Whenever a line in the entries below contains "turquoise", copy that line.

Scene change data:

^^^^^^^^

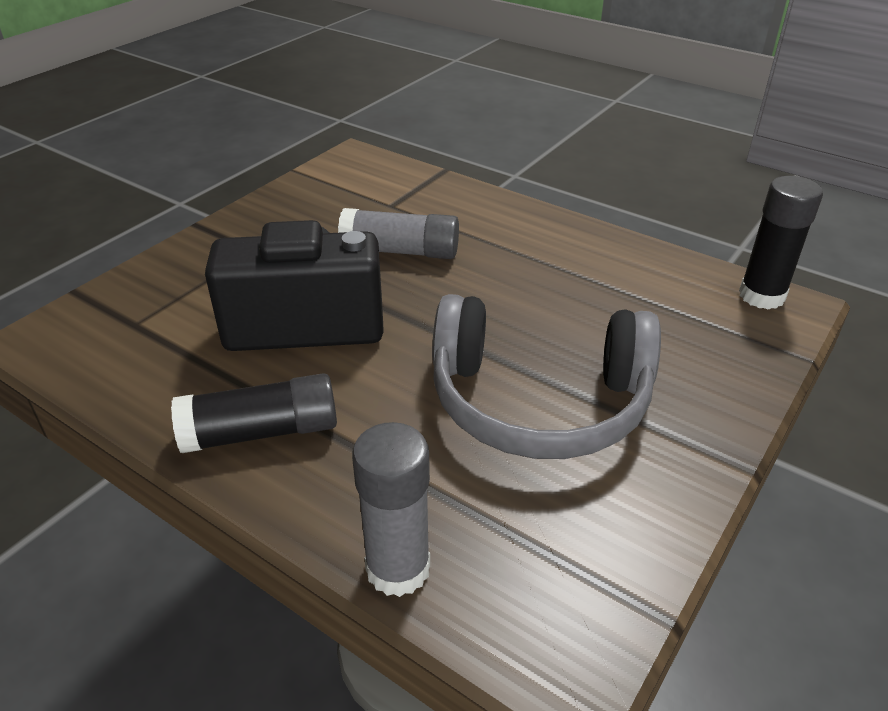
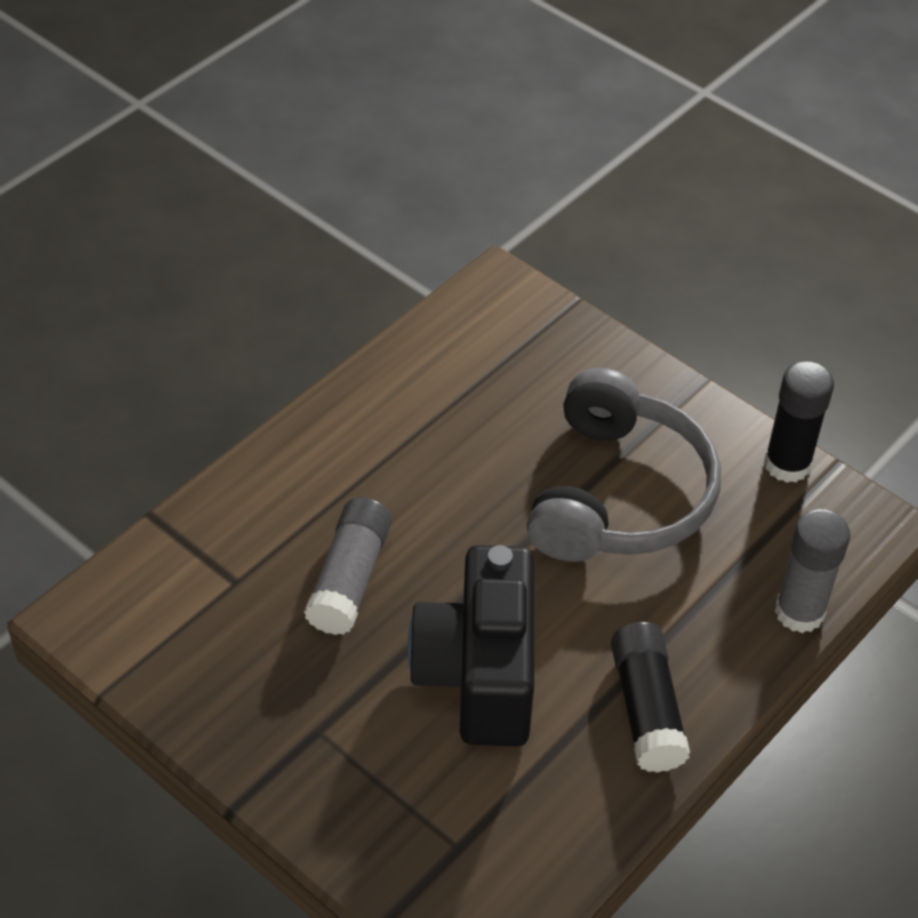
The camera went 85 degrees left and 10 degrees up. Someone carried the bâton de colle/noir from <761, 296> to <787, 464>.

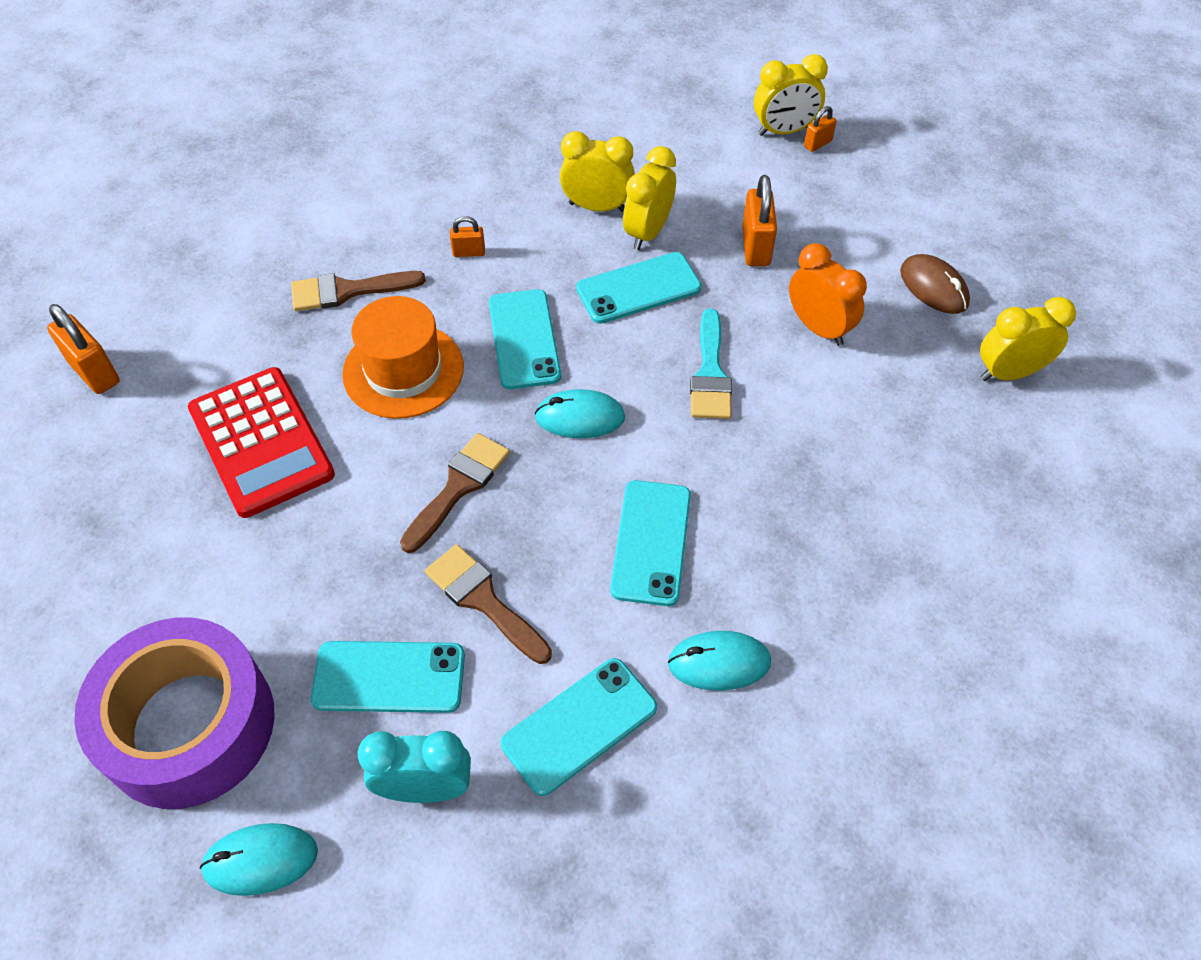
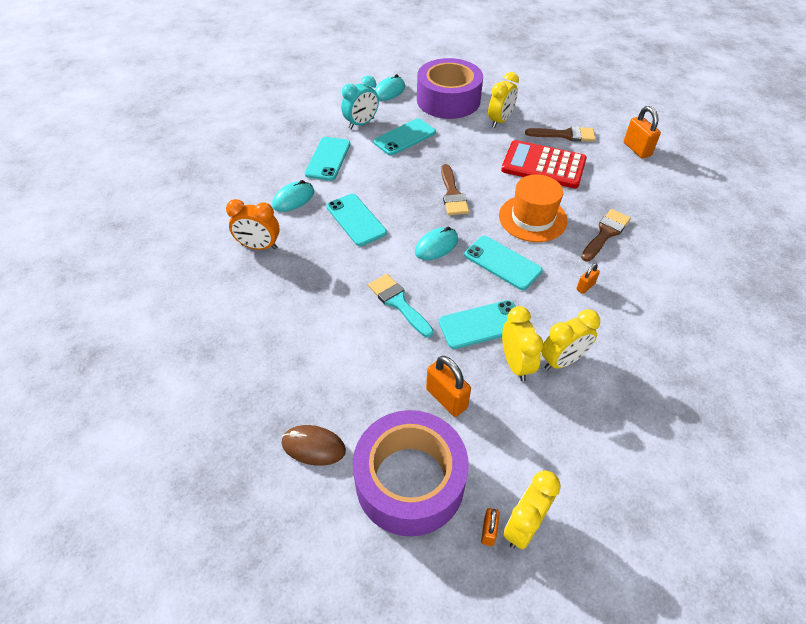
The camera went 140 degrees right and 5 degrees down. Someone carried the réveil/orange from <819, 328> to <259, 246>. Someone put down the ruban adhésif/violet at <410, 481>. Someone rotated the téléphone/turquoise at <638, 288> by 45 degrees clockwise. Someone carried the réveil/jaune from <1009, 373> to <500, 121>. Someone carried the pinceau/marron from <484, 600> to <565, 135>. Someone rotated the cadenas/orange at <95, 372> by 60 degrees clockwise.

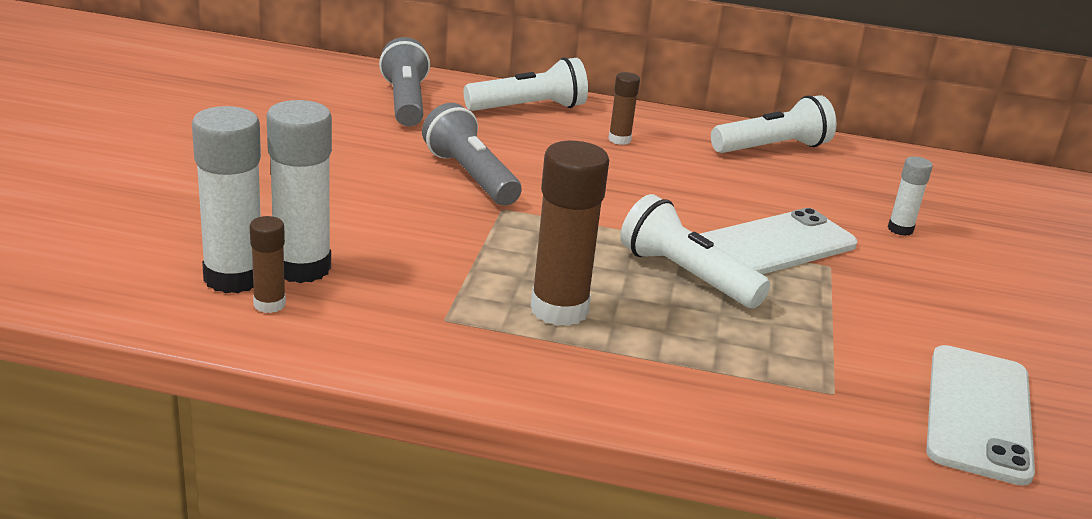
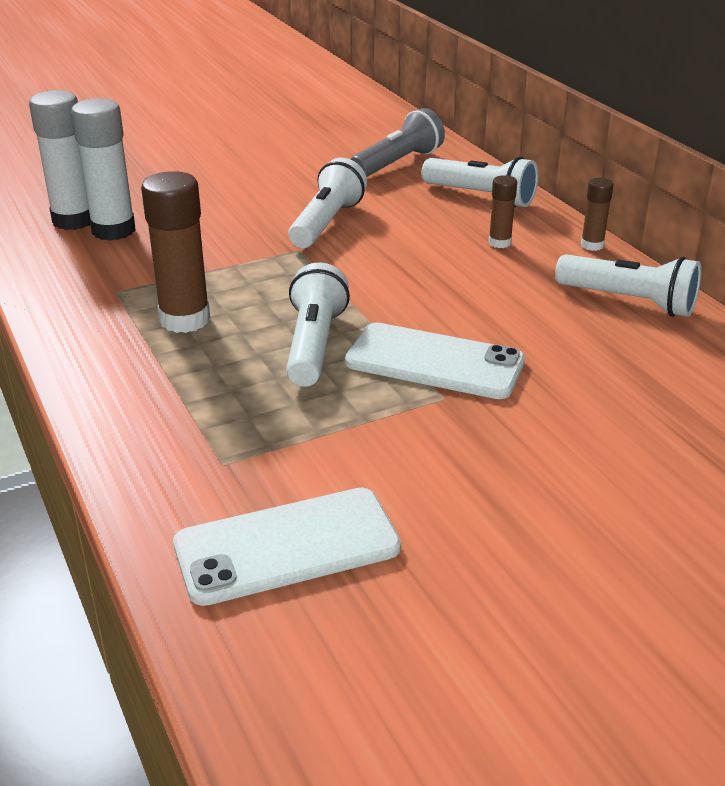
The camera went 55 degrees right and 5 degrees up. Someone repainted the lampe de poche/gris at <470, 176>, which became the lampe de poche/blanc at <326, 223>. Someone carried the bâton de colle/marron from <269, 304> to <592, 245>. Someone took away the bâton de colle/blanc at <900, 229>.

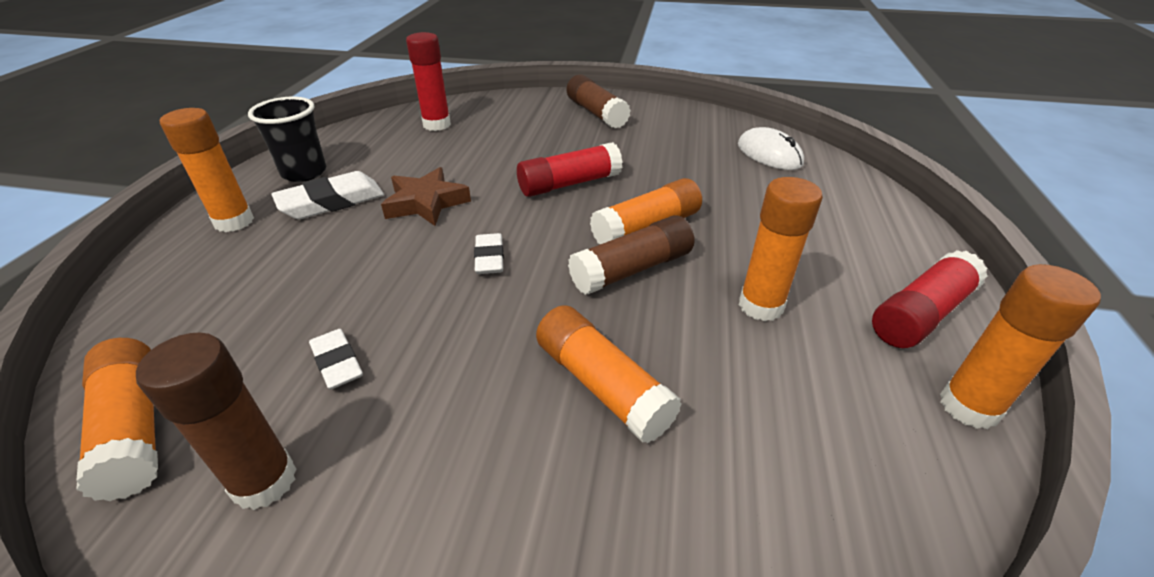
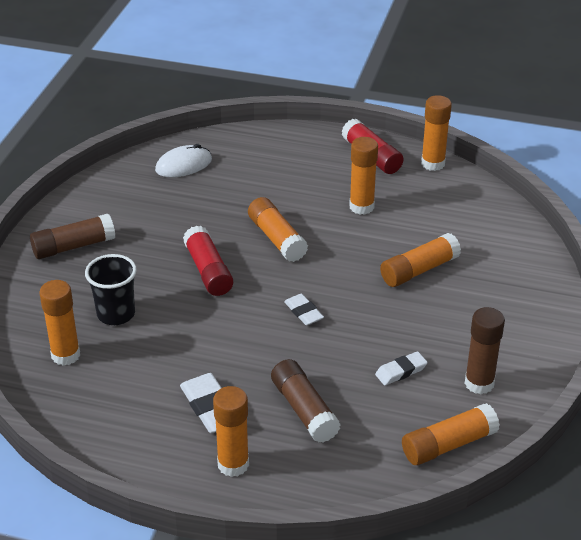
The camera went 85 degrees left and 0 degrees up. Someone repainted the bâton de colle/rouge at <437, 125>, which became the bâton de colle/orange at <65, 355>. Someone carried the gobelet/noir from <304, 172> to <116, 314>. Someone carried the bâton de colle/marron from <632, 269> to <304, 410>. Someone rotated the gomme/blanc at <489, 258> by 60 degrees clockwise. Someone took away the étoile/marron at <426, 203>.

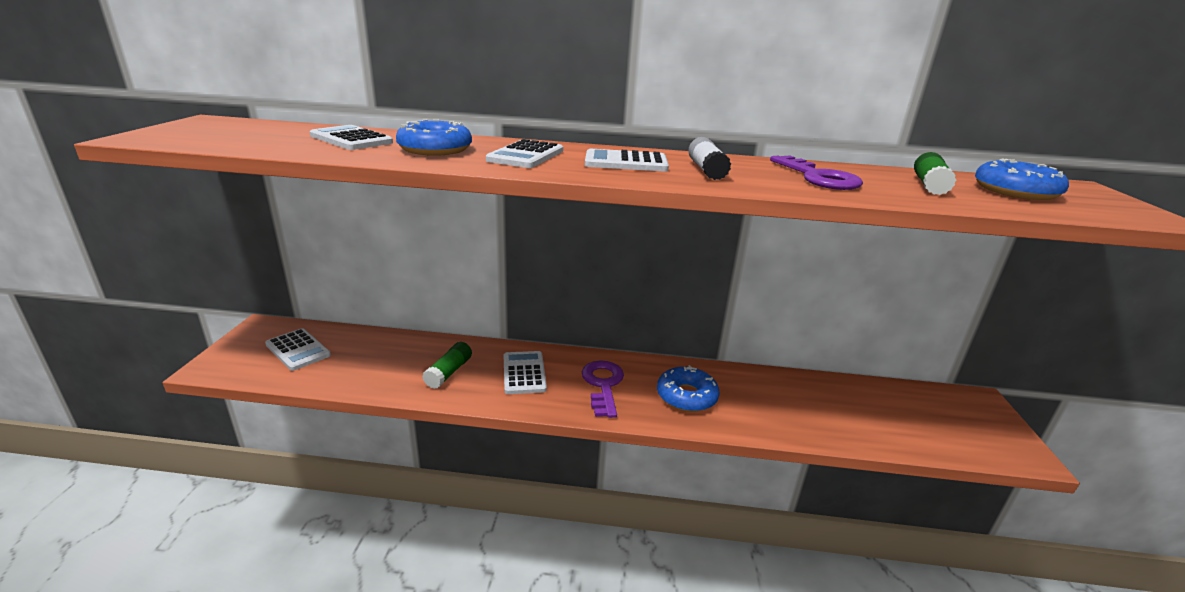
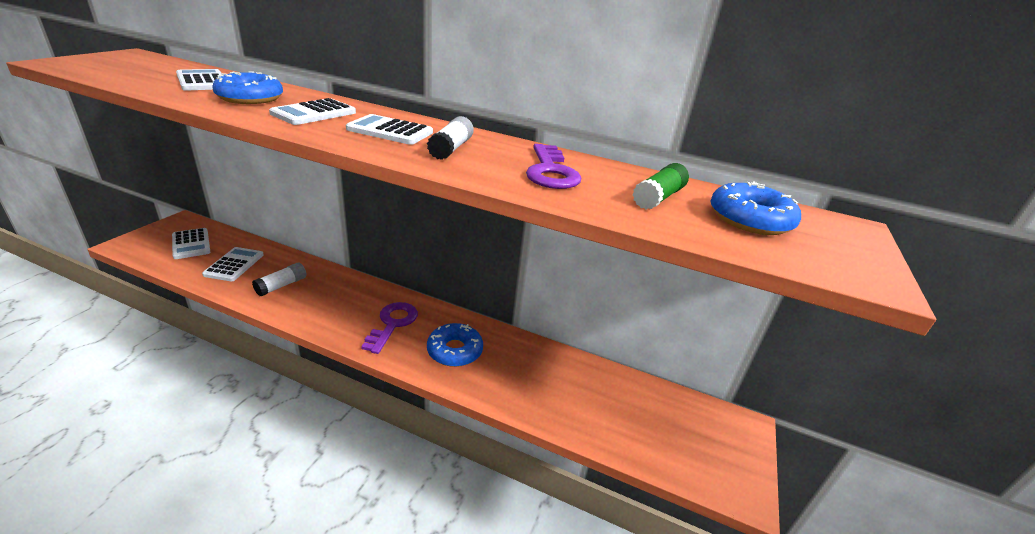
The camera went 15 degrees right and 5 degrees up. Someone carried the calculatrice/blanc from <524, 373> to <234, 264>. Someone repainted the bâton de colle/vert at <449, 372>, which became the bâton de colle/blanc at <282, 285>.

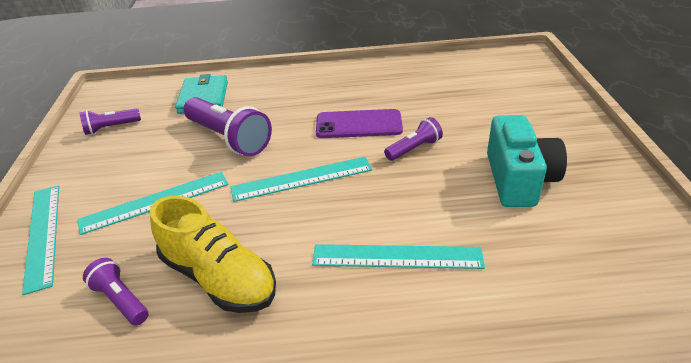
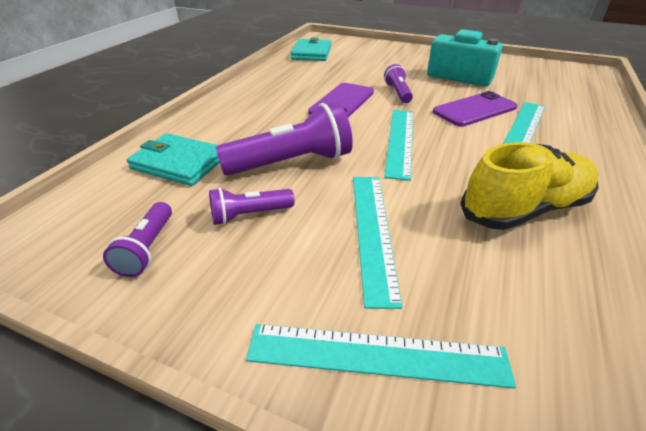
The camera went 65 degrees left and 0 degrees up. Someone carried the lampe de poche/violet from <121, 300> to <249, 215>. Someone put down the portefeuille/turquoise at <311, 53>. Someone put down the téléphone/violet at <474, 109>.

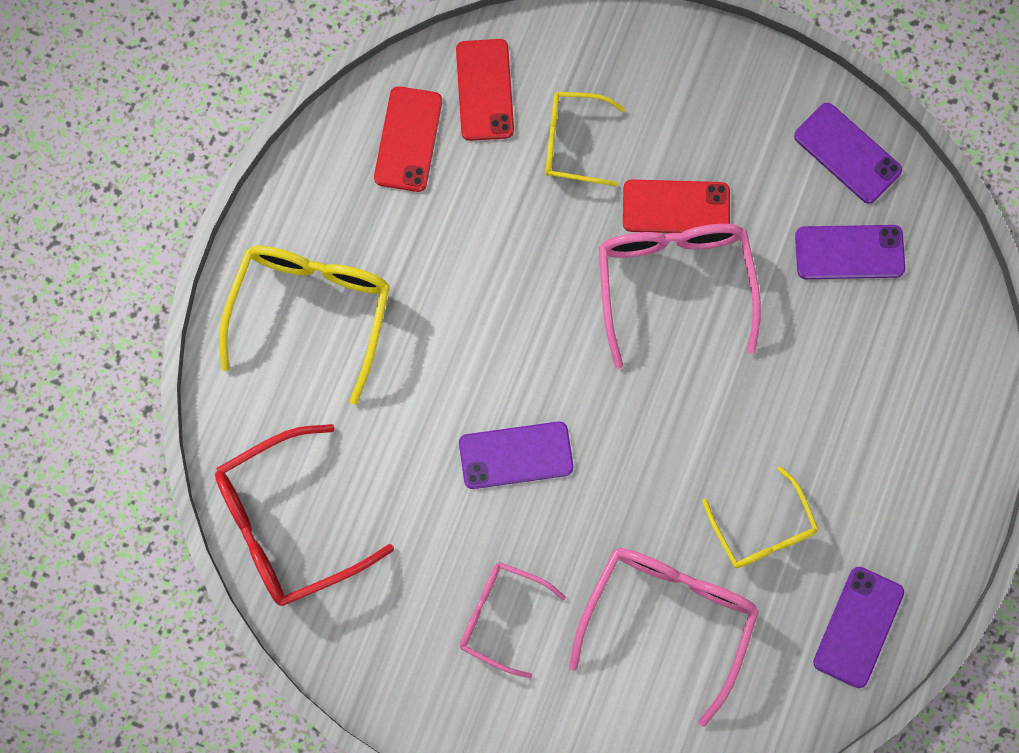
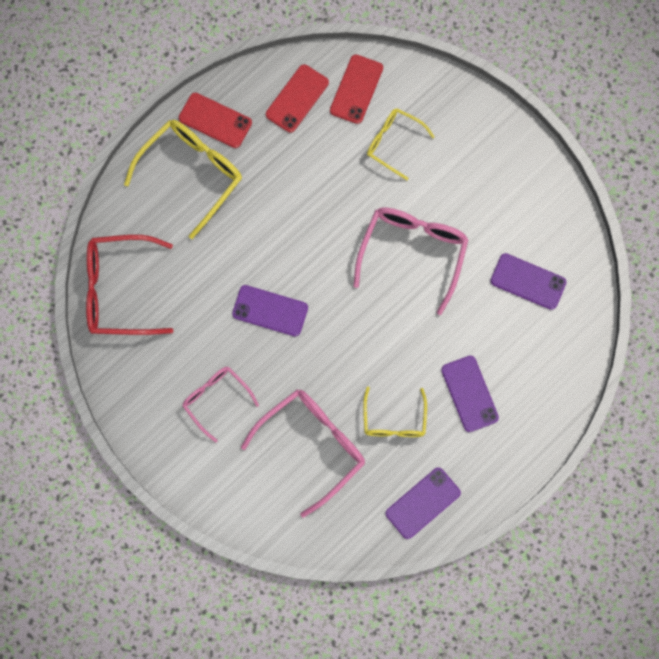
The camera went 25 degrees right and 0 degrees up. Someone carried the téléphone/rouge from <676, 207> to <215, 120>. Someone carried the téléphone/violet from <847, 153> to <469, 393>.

^^^^^^^^

Task solution:
The camera went 140 degrees right and 5 degrees down. Someone carried the réveil/orange from <819, 328> to <259, 246>. Someone put down the ruban adhésif/violet at <410, 481>. Someone rotated the téléphone/turquoise at <638, 288> by 45 degrees clockwise. Someone carried the réveil/jaune from <1009, 373> to <500, 121>. Someone carried the pinceau/marron from <484, 600> to <565, 135>. Someone rotated the cadenas/orange at <95, 372> by 60 degrees clockwise.
The camera went 65 degrees left and 0 degrees up. Someone carried the lampe de poche/violet from <121, 300> to <249, 215>. Someone put down the portefeuille/turquoise at <311, 53>. Someone put down the téléphone/violet at <474, 109>.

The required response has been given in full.